Request:
Copy out the data below with every "white glossy cabinet" swapped for "white shiny cupboard" and nothing else changed. Leave the pictures out.
──────── Supplied data
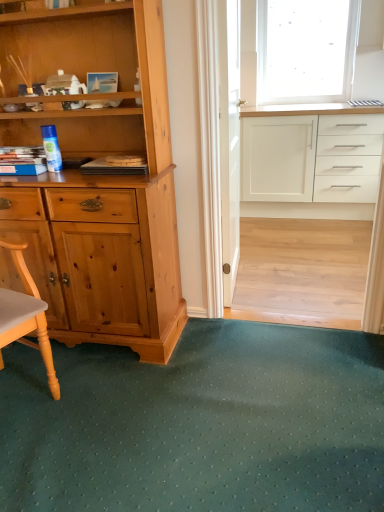
Question: Would you say white glossy cabinet at upper right contains transparent frosted glass at upper right?

Choices:
 (A) no
 (B) yes

Answer: (A)

Question: Is there a large distance between white glossy cabinet at upper right and transparent frosted glass at upper right?

Choices:
 (A) yes
 (B) no

Answer: (B)

Question: Does white glossy cabinet at upper right have a smaller size compared to transparent frosted glass at upper right?

Choices:
 (A) no
 (B) yes

Answer: (A)

Question: Does white glossy cabinet at upper right have a lesser width compared to transparent frosted glass at upper right?

Choices:
 (A) no
 (B) yes

Answer: (A)

Question: Is white glossy cabinet at upper right positioned beyond the bounds of transparent frosted glass at upper right?

Choices:
 (A) no
 (B) yes

Answer: (B)

Question: Is white glossy cabinet at upper right taller than transparent frosted glass at upper right?

Choices:
 (A) yes
 (B) no

Answer: (B)

Question: Is transparent frosted glass at upper right to the right of clear glass screen door at center from the viewer's perspective?

Choices:
 (A) no
 (B) yes

Answer: (B)

Question: Is transparent frosted glass at upper right further to the viewer compared to clear glass screen door at center?

Choices:
 (A) yes
 (B) no

Answer: (A)

Question: From a real-world perspective, does transparent frosted glass at upper right stand above clear glass screen door at center?

Choices:
 (A) yes
 (B) no

Answer: (A)

Question: Could clear glass screen door at center be considered to be inside transparent frosted glass at upper right?

Choices:
 (A) yes
 (B) no

Answer: (B)

Question: Is transparent frosted glass at upper right outside clear glass screen door at center?

Choices:
 (A) yes
 (B) no

Answer: (A)

Question: Considering the relative positions of transparent frosted glass at upper right and clear glass screen door at center in the image provided, is transparent frosted glass at upper right in front of clear glass screen door at center?

Choices:
 (A) no
 (B) yes

Answer: (A)

Question: From a real-world perspective, is transparent frosted glass at upper right on top of white glossy cabinet at upper right?

Choices:
 (A) no
 (B) yes

Answer: (B)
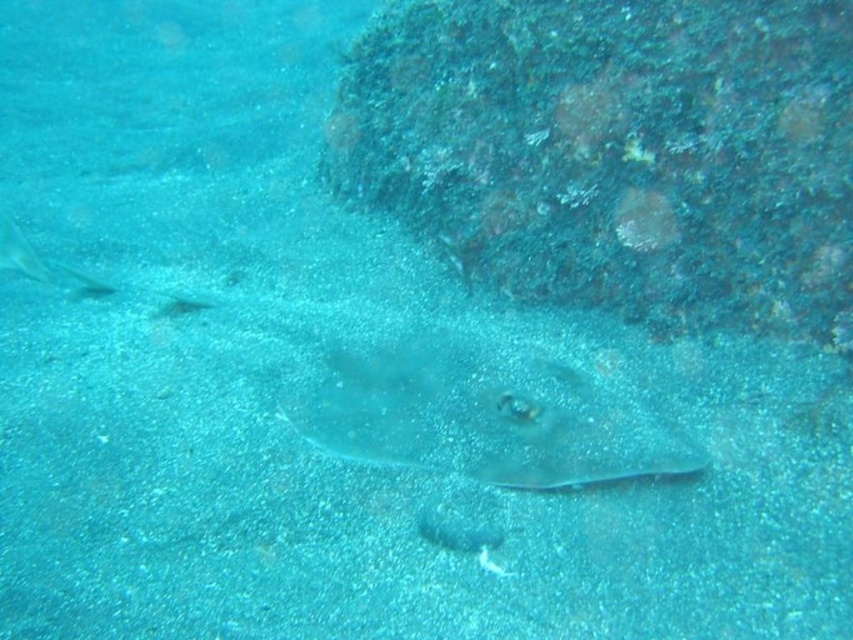
You are a scuba diver looking for a hidden treasure chest. You see a rough textured rock at upper right and a translucent rubber stingray at center. Which object is positioned higher in the water column?

The rough textured rock at upper right is located above the translucent rubber stingray at center, so it is positioned higher in the water column.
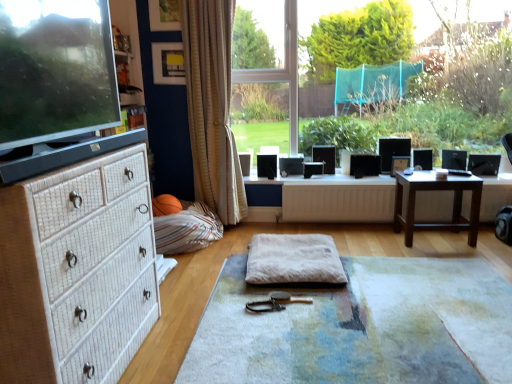
Find the location of a particular element. The image size is (512, 384). vacant area situated below white textured radiator at center (from a real-world perspective) is located at coordinates (334, 223).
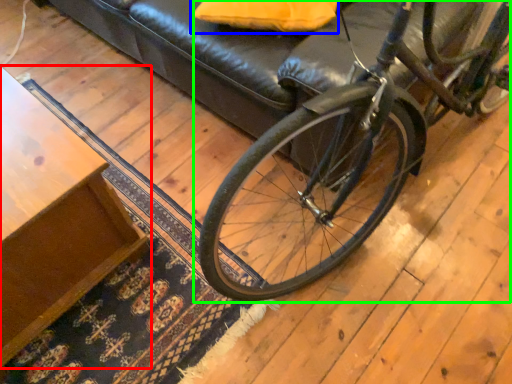
Question: Considering the real-world distances, which object is farthest from table (highlighted by a red box)? pillow (highlighted by a blue box) or bicycle (highlighted by a green box)?

Choices:
 (A) pillow
 (B) bicycle

Answer: (A)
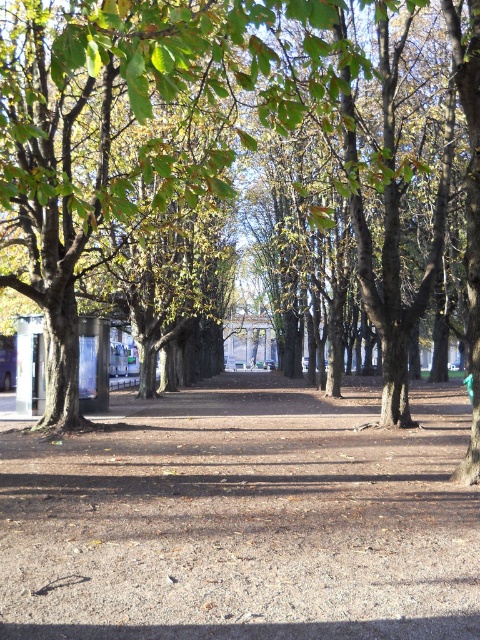
Question: Which of the following is the closest to the observer?

Choices:
 (A) (73, 240)
 (B) (336, 458)

Answer: (B)

Question: Can you confirm if brown gravel path at center is bigger than green leafy tree at center?

Choices:
 (A) yes
 (B) no

Answer: (B)

Question: Can you confirm if brown gravel path at center is positioned to the left of green leafy tree at center?

Choices:
 (A) no
 (B) yes

Answer: (A)

Question: Which point is closer to the camera taking this photo?

Choices:
 (A) (101, 182)
 (B) (8, 564)

Answer: (B)

Question: Can you confirm if brown gravel path at center is thinner than green leafy tree at center?

Choices:
 (A) no
 (B) yes

Answer: (A)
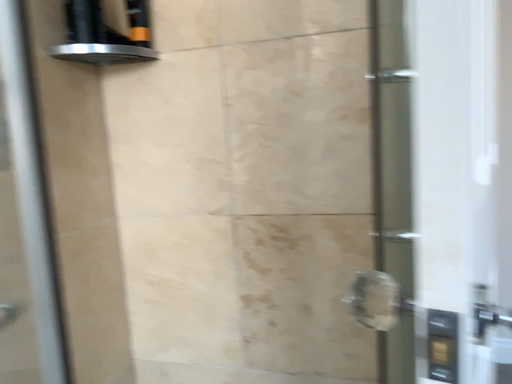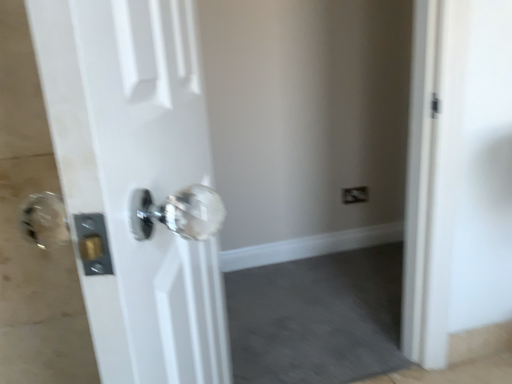
Question: Which way did the camera rotate in the video?

Choices:
 (A) rotated right
 (B) rotated left

Answer: (A)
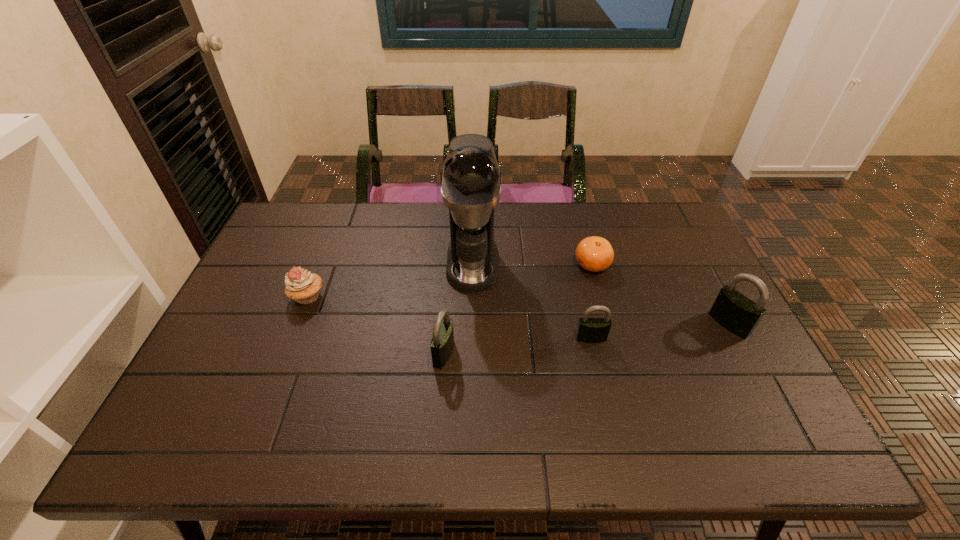
The image size is (960, 540). I want to click on vacant space at the near left corner, so click(192, 405).

Identify the location of vacant area at the far right corner. The height and width of the screenshot is (540, 960). (635, 205).

In order to click on vacant space that is in between the rightmost padlock and the second padlock from right to left in this screenshot , I will do `click(660, 331)`.

Image resolution: width=960 pixels, height=540 pixels. I want to click on empty space that is in between the clementine and the tallest object, so click(x=532, y=264).

Where is `empty location between the leftmost object and the rightmost object`? This screenshot has width=960, height=540. empty location between the leftmost object and the rightmost object is located at coordinates point(518,310).

Locate an element on the screen. The width and height of the screenshot is (960, 540). vacant space that is in between the second tallest padlock and the shortest object is located at coordinates (517, 309).

Identify the location of unoccupied position between the rightmost padlock and the coffee maker. (601, 293).

The width and height of the screenshot is (960, 540). In order to click on unoccupied area between the tallest object and the rightmost padlock in this screenshot , I will do `click(601, 293)`.

Identify which object is the third closest to the rightmost padlock. Please provide its 2D coordinates. Your answer should be formatted as a tuple, i.e. [(x, y)], where the tuple contains the x and y coordinates of a point satisfying the conditions above.

[(470, 176)]

Identify the location of object identified as the fourth closest to the shortest object. (442, 343).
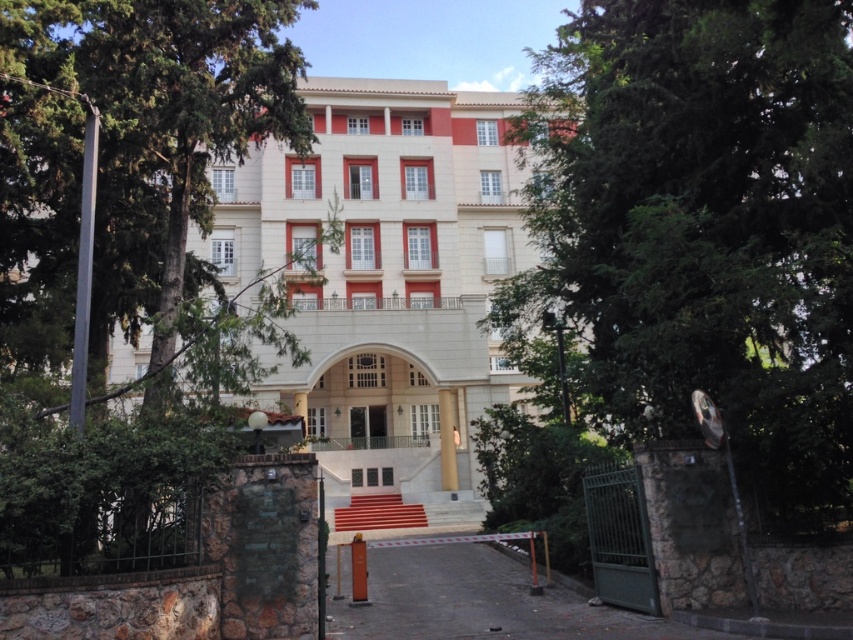
Question: Which point appears farthest from the camera in this image?

Choices:
 (A) (763, 413)
 (B) (363, 385)
 (C) (47, 236)

Answer: (B)

Question: Is green leafy tree at center above green leafy tree at left?

Choices:
 (A) no
 (B) yes

Answer: (A)

Question: Considering the real-world distances, which object is closest to the beige stone building at center?

Choices:
 (A) green leafy tree at center
 (B) green leafy tree at left

Answer: (B)

Question: Is green leafy tree at left below beige stone building at center?

Choices:
 (A) no
 (B) yes

Answer: (B)

Question: Based on their relative distances, which object is nearer to the beige stone building at center?

Choices:
 (A) green leafy tree at center
 (B) green leafy tree at left

Answer: (B)

Question: Is green leafy tree at center bigger than beige stone building at center?

Choices:
 (A) yes
 (B) no

Answer: (B)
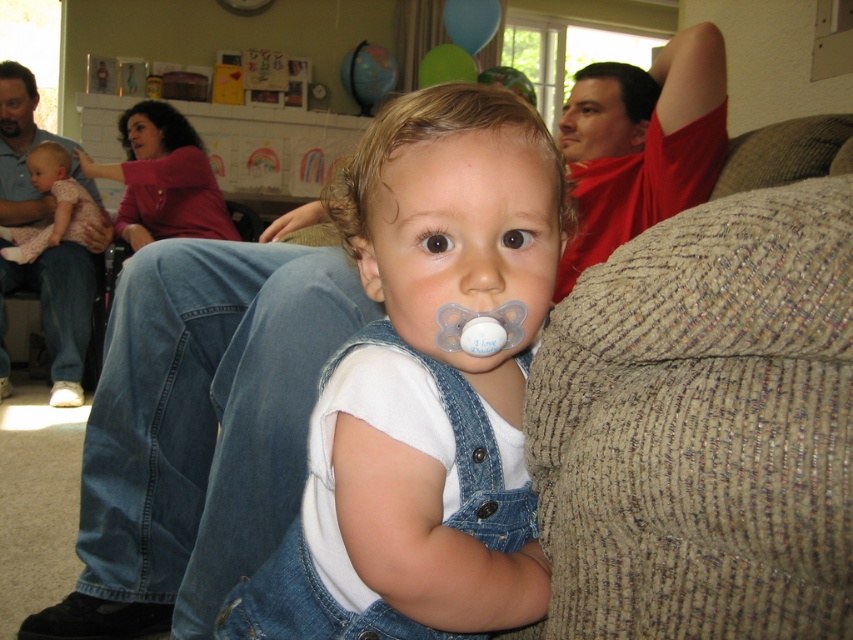
Question: Is denim overalls at center to the right of matte pink dress at left from the viewer's perspective?

Choices:
 (A) yes
 (B) no

Answer: (A)

Question: Which object is closer to the camera taking this photo?

Choices:
 (A) denim overalls at center
 (B) matte pink dress at left

Answer: (A)

Question: Among these points, which one is farthest from the camera?

Choices:
 (A) (532, 586)
 (B) (76, 212)

Answer: (B)

Question: Does denim overalls at center appear over matte pink dress at left?

Choices:
 (A) yes
 (B) no

Answer: (B)

Question: Which of the following is the farthest from the observer?

Choices:
 (A) denim overalls at center
 (B) matte pink dress at left

Answer: (B)

Question: Can you confirm if denim overalls at center is wider than matte pink dress at left?

Choices:
 (A) yes
 (B) no

Answer: (B)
────────────────
Complete answer:
Question: Would you say white shiny cupboard at upper right contains transparent frosted glass at upper right?

Choices:
 (A) no
 (B) yes

Answer: (A)

Question: Is there a large distance between white shiny cupboard at upper right and transparent frosted glass at upper right?

Choices:
 (A) yes
 (B) no

Answer: (B)

Question: Does white shiny cupboard at upper right have a smaller size compared to transparent frosted glass at upper right?

Choices:
 (A) no
 (B) yes

Answer: (A)

Question: Does white shiny cupboard at upper right have a lesser width compared to transparent frosted glass at upper right?

Choices:
 (A) no
 (B) yes

Answer: (A)

Question: Is white shiny cupboard at upper right positioned beyond the bounds of transparent frosted glass at upper right?

Choices:
 (A) no
 (B) yes

Answer: (B)

Question: Is white shiny cupboard at upper right taller than transparent frosted glass at upper right?

Choices:
 (A) yes
 (B) no

Answer: (B)

Question: Is transparent frosted glass at upper right to the right of clear glass screen door at center from the viewer's perspective?

Choices:
 (A) no
 (B) yes

Answer: (B)

Question: Is transparent frosted glass at upper right further to the viewer compared to clear glass screen door at center?

Choices:
 (A) yes
 (B) no

Answer: (A)

Question: From a real-world perspective, does transparent frosted glass at upper right stand above clear glass screen door at center?

Choices:
 (A) yes
 (B) no

Answer: (A)

Question: Could clear glass screen door at center be considered to be inside transparent frosted glass at upper right?

Choices:
 (A) yes
 (B) no

Answer: (B)

Question: Is transparent frosted glass at upper right outside clear glass screen door at center?

Choices:
 (A) yes
 (B) no

Answer: (A)

Question: Considering the relative positions of transparent frosted glass at upper right and clear glass screen door at center in the image provided, is transparent frosted glass at upper right in front of clear glass screen door at center?

Choices:
 (A) no
 (B) yes

Answer: (A)

Question: From a real-world perspective, is transparent frosted glass at upper right on top of white shiny cupboard at upper right?

Choices:
 (A) no
 (B) yes

Answer: (B)
You are a scuba diver looking for a hidden treasure chest. You see a rough textured rock at upper right and a translucent rubber stingray at center. Which object is positioned higher in the water column?

The rough textured rock at upper right is located above the translucent rubber stingray at center, so it is positioned higher in the water column.
Find the location of a particular element. The image size is (512, 384). vacant area situated below white textured radiator at center (from a real-world perspective) is located at coordinates (334, 223).
Question: Considering the real-world distances, which object is farthest from table (highlighted by a red box)? pillow (highlighted by a blue box) or bicycle (highlighted by a green box)?

Choices:
 (A) pillow
 (B) bicycle

Answer: (A)
Question: Which of the following is the closest to the observer?

Choices:
 (A) (73, 240)
 (B) (336, 458)

Answer: (B)

Question: Can you confirm if brown gravel path at center is bigger than green leafy tree at center?

Choices:
 (A) yes
 (B) no

Answer: (B)

Question: Can you confirm if brown gravel path at center is positioned to the left of green leafy tree at center?

Choices:
 (A) no
 (B) yes

Answer: (A)

Question: Which point is closer to the camera taking this photo?

Choices:
 (A) (101, 182)
 (B) (8, 564)

Answer: (B)

Question: Can you confirm if brown gravel path at center is thinner than green leafy tree at center?

Choices:
 (A) no
 (B) yes

Answer: (A)
Question: Which way did the camera rotate in the video?

Choices:
 (A) rotated right
 (B) rotated left

Answer: (A)
The image size is (960, 540). I want to click on vacant space at the near left corner, so click(192, 405).

Identify the location of vacant area at the far right corner. The height and width of the screenshot is (540, 960). (635, 205).

In order to click on vacant space that is in between the rightmost padlock and the second padlock from right to left in this screenshot , I will do `click(660, 331)`.

Image resolution: width=960 pixels, height=540 pixels. I want to click on empty space that is in between the clementine and the tallest object, so click(x=532, y=264).

Where is `empty location between the leftmost object and the rightmost object`? This screenshot has width=960, height=540. empty location between the leftmost object and the rightmost object is located at coordinates point(518,310).

Locate an element on the screen. The width and height of the screenshot is (960, 540). vacant space that is in between the second tallest padlock and the shortest object is located at coordinates (517, 309).

Identify the location of unoccupied position between the rightmost padlock and the coffee maker. (601, 293).

The width and height of the screenshot is (960, 540). In order to click on unoccupied area between the tallest object and the rightmost padlock in this screenshot , I will do `click(601, 293)`.

Identify which object is the third closest to the rightmost padlock. Please provide its 2D coordinates. Your answer should be formatted as a tuple, i.e. [(x, y)], where the tuple contains the x and y coordinates of a point satisfying the conditions above.

[(470, 176)]

Identify the location of object identified as the fourth closest to the shortest object. (442, 343).
Question: Which point appears farthest from the camera in this image?

Choices:
 (A) (763, 413)
 (B) (363, 385)
 (C) (47, 236)

Answer: (B)

Question: Is green leafy tree at center above green leafy tree at left?

Choices:
 (A) no
 (B) yes

Answer: (A)

Question: Considering the real-world distances, which object is closest to the beige stone building at center?

Choices:
 (A) green leafy tree at center
 (B) green leafy tree at left

Answer: (B)

Question: Is green leafy tree at left below beige stone building at center?

Choices:
 (A) no
 (B) yes

Answer: (B)

Question: Based on their relative distances, which object is nearer to the beige stone building at center?

Choices:
 (A) green leafy tree at center
 (B) green leafy tree at left

Answer: (B)

Question: Is green leafy tree at center bigger than beige stone building at center?

Choices:
 (A) yes
 (B) no

Answer: (B)
Question: Is denim overalls at center to the right of matte pink dress at left from the viewer's perspective?

Choices:
 (A) yes
 (B) no

Answer: (A)

Question: Which object is closer to the camera taking this photo?

Choices:
 (A) denim overalls at center
 (B) matte pink dress at left

Answer: (A)

Question: Among these points, which one is farthest from the camera?

Choices:
 (A) (532, 586)
 (B) (76, 212)

Answer: (B)

Question: Does denim overalls at center appear over matte pink dress at left?

Choices:
 (A) yes
 (B) no

Answer: (B)

Question: Which of the following is the farthest from the observer?

Choices:
 (A) denim overalls at center
 (B) matte pink dress at left

Answer: (B)

Question: Can you confirm if denim overalls at center is wider than matte pink dress at left?

Choices:
 (A) yes
 (B) no

Answer: (B)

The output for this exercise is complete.